(Object state comparisons)
╭──

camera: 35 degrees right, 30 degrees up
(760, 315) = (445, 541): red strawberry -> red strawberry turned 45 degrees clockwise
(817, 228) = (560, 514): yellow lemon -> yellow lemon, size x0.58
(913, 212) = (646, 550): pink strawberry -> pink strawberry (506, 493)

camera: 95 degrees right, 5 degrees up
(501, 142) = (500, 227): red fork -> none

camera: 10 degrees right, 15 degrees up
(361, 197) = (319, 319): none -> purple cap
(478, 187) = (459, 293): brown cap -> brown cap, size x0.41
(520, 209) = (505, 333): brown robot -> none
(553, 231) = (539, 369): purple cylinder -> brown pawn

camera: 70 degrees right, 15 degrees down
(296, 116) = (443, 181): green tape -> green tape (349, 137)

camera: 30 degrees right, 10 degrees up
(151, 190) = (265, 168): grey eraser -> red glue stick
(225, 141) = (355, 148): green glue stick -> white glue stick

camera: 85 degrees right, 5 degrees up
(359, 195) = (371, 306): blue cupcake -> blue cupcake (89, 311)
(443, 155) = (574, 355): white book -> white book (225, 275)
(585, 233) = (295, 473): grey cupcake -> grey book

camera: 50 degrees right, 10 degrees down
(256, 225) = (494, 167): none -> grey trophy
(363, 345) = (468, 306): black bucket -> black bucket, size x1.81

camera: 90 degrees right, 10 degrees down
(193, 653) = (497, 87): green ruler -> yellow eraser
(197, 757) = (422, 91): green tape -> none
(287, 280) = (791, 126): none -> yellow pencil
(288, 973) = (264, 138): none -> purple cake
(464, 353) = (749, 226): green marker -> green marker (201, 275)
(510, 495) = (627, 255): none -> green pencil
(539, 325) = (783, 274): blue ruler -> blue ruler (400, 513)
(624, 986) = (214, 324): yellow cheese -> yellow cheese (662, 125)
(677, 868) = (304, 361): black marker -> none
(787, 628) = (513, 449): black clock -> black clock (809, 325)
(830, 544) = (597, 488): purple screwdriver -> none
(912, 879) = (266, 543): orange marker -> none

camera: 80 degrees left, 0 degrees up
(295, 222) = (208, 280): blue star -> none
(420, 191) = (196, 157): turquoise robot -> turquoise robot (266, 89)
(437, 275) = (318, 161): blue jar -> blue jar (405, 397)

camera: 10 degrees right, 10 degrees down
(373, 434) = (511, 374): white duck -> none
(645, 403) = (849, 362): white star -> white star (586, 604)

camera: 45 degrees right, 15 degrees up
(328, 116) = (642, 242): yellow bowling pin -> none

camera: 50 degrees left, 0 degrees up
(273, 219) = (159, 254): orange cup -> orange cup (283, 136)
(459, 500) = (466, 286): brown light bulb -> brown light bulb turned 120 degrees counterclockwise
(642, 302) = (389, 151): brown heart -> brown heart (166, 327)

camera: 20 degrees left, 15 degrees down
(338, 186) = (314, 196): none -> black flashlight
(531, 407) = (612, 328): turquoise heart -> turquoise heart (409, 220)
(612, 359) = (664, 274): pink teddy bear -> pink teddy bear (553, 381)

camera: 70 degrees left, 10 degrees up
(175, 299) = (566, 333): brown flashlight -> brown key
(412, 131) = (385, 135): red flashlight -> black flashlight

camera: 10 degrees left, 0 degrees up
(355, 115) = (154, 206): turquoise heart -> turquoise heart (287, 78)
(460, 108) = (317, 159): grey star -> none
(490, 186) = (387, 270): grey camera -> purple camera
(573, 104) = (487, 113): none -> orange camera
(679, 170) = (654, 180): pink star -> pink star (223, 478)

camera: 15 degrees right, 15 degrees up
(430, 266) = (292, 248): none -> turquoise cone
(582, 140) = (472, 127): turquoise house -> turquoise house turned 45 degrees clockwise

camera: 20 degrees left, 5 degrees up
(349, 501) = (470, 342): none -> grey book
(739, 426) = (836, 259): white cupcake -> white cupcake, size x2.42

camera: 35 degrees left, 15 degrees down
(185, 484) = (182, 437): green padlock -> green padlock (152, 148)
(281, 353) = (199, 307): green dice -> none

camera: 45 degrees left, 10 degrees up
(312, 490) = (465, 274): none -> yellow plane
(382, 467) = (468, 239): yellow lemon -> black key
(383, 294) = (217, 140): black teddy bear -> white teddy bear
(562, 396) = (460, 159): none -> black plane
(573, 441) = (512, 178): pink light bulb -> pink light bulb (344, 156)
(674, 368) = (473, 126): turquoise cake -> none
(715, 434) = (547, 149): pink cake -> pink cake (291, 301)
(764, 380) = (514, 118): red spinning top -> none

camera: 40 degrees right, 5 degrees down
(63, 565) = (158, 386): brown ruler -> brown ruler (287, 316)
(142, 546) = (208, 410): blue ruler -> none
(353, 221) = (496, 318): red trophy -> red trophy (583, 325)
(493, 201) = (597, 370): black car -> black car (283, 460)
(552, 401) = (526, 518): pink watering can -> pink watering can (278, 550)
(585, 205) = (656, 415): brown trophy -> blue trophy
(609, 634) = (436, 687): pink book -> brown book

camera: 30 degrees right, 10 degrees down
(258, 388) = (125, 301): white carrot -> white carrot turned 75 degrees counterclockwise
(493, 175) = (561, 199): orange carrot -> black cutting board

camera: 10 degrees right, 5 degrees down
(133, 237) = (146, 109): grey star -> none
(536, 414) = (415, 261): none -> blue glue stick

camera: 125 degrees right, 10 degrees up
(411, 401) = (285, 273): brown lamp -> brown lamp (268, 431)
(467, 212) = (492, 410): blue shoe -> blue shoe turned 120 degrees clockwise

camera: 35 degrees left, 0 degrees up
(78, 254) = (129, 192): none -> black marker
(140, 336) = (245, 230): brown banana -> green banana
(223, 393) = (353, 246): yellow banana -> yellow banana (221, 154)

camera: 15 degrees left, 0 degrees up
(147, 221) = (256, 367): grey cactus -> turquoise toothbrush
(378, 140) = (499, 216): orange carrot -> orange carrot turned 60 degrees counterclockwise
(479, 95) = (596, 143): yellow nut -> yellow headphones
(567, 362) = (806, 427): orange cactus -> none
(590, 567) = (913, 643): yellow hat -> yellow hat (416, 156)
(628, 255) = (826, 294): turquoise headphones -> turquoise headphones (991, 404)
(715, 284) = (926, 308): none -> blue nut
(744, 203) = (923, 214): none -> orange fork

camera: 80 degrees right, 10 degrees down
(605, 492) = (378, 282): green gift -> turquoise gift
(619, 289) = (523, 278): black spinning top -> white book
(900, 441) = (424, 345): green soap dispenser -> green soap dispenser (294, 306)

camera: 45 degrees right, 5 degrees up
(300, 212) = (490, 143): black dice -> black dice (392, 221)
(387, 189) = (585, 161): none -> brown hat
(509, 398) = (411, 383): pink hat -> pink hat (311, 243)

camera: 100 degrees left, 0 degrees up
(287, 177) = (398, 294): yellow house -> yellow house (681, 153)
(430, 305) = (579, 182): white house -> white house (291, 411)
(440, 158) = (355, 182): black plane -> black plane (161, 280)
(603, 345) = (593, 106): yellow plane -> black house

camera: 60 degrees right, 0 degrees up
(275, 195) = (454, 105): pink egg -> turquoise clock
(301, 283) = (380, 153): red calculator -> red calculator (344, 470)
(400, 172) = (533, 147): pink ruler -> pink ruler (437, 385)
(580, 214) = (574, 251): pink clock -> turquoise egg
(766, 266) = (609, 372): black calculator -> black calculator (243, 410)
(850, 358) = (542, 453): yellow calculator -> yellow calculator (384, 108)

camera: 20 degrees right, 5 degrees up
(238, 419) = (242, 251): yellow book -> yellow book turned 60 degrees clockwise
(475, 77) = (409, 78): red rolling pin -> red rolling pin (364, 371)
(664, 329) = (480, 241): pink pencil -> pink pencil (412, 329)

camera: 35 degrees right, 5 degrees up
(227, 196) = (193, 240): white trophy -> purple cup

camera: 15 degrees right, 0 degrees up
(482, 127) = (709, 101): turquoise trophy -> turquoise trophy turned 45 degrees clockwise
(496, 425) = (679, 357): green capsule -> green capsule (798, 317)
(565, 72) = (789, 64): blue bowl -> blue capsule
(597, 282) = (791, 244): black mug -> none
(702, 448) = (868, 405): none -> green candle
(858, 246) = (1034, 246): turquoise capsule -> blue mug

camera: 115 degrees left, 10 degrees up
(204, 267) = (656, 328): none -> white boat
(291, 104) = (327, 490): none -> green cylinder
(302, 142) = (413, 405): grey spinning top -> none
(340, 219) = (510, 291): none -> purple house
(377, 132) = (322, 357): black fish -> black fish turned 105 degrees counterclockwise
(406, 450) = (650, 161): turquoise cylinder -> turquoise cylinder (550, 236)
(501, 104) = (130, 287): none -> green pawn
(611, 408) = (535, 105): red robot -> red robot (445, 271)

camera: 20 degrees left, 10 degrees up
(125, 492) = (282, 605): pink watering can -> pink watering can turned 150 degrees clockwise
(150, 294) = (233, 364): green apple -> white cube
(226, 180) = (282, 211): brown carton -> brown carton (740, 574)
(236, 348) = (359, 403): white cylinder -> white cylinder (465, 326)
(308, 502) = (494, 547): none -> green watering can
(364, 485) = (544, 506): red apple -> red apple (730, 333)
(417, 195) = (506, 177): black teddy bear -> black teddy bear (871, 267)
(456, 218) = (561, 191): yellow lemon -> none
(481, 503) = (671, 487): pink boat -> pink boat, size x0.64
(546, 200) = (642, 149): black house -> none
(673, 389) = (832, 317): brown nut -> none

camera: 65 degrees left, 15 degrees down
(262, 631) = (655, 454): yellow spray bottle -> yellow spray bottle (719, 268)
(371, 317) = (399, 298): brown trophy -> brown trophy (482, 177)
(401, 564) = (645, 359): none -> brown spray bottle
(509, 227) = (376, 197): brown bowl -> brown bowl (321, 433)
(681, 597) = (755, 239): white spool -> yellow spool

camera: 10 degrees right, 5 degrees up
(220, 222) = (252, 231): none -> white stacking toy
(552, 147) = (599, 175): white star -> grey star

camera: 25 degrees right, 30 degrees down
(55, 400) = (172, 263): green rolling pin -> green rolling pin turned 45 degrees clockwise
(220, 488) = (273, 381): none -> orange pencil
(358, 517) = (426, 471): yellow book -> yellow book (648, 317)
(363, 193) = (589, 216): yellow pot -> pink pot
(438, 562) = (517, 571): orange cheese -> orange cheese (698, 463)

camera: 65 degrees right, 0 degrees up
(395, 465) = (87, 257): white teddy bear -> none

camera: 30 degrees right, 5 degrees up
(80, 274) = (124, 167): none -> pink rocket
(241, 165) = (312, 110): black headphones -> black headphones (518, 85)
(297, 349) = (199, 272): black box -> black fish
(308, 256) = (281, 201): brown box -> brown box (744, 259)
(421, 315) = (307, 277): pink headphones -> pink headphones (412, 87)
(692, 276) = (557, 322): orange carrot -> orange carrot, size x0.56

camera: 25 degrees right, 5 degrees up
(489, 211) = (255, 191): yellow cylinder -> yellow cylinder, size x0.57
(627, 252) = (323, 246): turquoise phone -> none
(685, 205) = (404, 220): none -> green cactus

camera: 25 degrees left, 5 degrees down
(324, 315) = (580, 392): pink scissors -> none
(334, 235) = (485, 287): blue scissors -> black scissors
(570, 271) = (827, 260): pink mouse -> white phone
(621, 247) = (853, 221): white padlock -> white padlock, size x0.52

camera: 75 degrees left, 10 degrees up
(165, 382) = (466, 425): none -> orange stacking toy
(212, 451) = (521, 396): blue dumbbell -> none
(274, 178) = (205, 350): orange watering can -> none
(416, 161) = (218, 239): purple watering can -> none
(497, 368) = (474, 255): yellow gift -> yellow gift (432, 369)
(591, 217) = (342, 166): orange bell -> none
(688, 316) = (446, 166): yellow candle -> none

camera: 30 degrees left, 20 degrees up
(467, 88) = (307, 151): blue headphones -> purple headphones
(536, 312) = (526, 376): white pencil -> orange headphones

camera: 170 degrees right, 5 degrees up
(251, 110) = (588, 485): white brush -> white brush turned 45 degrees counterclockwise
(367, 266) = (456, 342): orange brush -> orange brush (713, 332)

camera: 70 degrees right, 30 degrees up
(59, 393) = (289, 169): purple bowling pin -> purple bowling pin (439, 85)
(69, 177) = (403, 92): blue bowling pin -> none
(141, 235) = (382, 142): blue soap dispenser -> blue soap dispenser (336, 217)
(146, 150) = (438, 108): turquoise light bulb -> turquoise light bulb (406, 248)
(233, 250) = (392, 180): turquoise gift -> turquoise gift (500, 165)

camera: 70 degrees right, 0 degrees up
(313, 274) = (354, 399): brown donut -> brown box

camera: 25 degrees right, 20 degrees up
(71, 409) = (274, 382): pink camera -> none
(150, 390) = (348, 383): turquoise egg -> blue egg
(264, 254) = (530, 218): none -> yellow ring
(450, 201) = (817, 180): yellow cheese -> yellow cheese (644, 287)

╰──

Whenever a line above contains "spray", copy that line.

(262, 631) = (655, 454): yellow spray bottle -> yellow spray bottle (719, 268)
(401, 564) = (645, 359): none -> brown spray bottle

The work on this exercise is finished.